BEGIN Extracted data

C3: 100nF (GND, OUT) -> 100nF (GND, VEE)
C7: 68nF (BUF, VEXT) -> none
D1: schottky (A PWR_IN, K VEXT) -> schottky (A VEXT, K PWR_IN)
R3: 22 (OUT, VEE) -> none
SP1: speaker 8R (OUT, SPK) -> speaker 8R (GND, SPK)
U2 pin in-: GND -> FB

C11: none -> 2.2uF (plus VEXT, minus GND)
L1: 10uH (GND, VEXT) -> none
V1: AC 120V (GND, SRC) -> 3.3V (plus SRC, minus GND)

END Extracted data

> Task item:
Would you please reproduce the records above exactly, only from their first line through the line holding "L1: 10uH (GND, VEXT) -> none", with both ends included?

> Your solution:
C3: 100nF (GND, OUT) -> 100nF (GND, VEE)
C7: 68nF (BUF, VEXT) -> none
D1: schottky (A PWR_IN, K VEXT) -> schottky (A VEXT, K PWR_IN)
R3: 22 (OUT, VEE) -> none
SP1: speaker 8R (OUT, SPK) -> speaker 8R (GND, SPK)
U2 pin in-: GND -> FB

C11: none -> 2.2uF (plus VEXT, minus GND)
L1: 10uH (GND, VEXT) -> none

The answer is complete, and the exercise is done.